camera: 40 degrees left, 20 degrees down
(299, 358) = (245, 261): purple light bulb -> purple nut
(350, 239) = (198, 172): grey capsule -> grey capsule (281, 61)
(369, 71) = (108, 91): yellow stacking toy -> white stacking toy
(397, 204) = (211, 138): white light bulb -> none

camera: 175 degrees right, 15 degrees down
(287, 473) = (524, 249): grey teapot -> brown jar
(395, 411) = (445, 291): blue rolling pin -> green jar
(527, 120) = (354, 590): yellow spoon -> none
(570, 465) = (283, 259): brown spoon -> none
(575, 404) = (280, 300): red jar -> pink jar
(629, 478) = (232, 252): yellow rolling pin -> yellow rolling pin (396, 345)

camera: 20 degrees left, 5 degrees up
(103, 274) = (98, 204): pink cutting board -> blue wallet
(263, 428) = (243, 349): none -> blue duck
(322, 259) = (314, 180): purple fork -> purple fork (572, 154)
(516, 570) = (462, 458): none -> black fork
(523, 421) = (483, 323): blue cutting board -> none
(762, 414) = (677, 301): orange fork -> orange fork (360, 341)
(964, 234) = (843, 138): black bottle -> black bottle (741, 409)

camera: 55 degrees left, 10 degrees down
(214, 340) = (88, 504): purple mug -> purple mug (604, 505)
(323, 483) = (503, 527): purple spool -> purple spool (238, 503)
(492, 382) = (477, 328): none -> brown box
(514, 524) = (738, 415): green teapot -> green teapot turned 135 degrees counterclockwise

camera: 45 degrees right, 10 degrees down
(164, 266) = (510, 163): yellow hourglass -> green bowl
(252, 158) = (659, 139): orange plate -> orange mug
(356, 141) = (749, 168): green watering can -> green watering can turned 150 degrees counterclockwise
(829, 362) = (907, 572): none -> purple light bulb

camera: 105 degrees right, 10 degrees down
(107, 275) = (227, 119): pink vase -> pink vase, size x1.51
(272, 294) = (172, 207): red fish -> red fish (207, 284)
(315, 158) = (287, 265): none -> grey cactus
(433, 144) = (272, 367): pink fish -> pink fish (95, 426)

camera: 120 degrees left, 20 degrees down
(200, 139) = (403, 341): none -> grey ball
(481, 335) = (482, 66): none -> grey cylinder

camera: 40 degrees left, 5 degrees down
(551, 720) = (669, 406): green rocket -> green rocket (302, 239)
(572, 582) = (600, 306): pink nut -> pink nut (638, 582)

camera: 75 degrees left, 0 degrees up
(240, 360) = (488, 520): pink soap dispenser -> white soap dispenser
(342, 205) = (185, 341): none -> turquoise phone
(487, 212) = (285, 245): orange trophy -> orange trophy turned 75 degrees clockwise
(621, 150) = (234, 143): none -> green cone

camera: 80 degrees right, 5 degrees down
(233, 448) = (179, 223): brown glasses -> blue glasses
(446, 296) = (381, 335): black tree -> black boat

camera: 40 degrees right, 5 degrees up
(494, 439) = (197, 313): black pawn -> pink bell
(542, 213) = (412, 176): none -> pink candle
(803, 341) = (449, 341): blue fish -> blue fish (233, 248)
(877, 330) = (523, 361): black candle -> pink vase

[REQUIRED WORK]:
Only the data above, repeated exactly, should make up the reply.

[ANSWER SECTION]:
camera: 40 degrees left, 20 degrees down
(299, 358) = (245, 261): purple light bulb -> purple nut
(350, 239) = (198, 172): grey capsule -> grey capsule (281, 61)
(369, 71) = (108, 91): yellow stacking toy -> white stacking toy
(397, 204) = (211, 138): white light bulb -> none

camera: 175 degrees right, 15 degrees down
(287, 473) = (524, 249): grey teapot -> brown jar
(395, 411) = (445, 291): blue rolling pin -> green jar
(527, 120) = (354, 590): yellow spoon -> none
(570, 465) = (283, 259): brown spoon -> none
(575, 404) = (280, 300): red jar -> pink jar
(629, 478) = (232, 252): yellow rolling pin -> yellow rolling pin (396, 345)

camera: 20 degrees left, 5 degrees up
(103, 274) = (98, 204): pink cutting board -> blue wallet
(263, 428) = (243, 349): none -> blue duck
(322, 259) = (314, 180): purple fork -> purple fork (572, 154)
(516, 570) = (462, 458): none -> black fork
(523, 421) = (483, 323): blue cutting board -> none
(762, 414) = (677, 301): orange fork -> orange fork (360, 341)
(964, 234) = (843, 138): black bottle -> black bottle (741, 409)

camera: 55 degrees left, 10 degrees down
(214, 340) = (88, 504): purple mug -> purple mug (604, 505)
(323, 483) = (503, 527): purple spool -> purple spool (238, 503)
(492, 382) = (477, 328): none -> brown box
(514, 524) = (738, 415): green teapot -> green teapot turned 135 degrees counterclockwise

camera: 45 degrees right, 10 degrees down
(164, 266) = (510, 163): yellow hourglass -> green bowl
(252, 158) = (659, 139): orange plate -> orange mug
(356, 141) = (749, 168): green watering can -> green watering can turned 150 degrees counterclockwise
(829, 362) = (907, 572): none -> purple light bulb

camera: 105 degrees right, 10 degrees down
(107, 275) = (227, 119): pink vase -> pink vase, size x1.51
(272, 294) = (172, 207): red fish -> red fish (207, 284)
(315, 158) = (287, 265): none -> grey cactus
(433, 144) = (272, 367): pink fish -> pink fish (95, 426)

camera: 120 degrees left, 20 degrees down
(200, 139) = (403, 341): none -> grey ball
(481, 335) = (482, 66): none -> grey cylinder

camera: 40 degrees left, 5 degrees down
(551, 720) = (669, 406): green rocket -> green rocket (302, 239)
(572, 582) = (600, 306): pink nut -> pink nut (638, 582)

camera: 75 degrees left, 0 degrees up
(240, 360) = (488, 520): pink soap dispenser -> white soap dispenser
(342, 205) = (185, 341): none -> turquoise phone
(487, 212) = (285, 245): orange trophy -> orange trophy turned 75 degrees clockwise
(621, 150) = (234, 143): none -> green cone

camera: 80 degrees right, 5 degrees down
(233, 448) = (179, 223): brown glasses -> blue glasses
(446, 296) = (381, 335): black tree -> black boat

camera: 40 degrees right, 5 degrees up
(494, 439) = (197, 313): black pawn -> pink bell
(542, 213) = (412, 176): none -> pink candle
(803, 341) = (449, 341): blue fish -> blue fish (233, 248)
(877, 330) = (523, 361): black candle -> pink vase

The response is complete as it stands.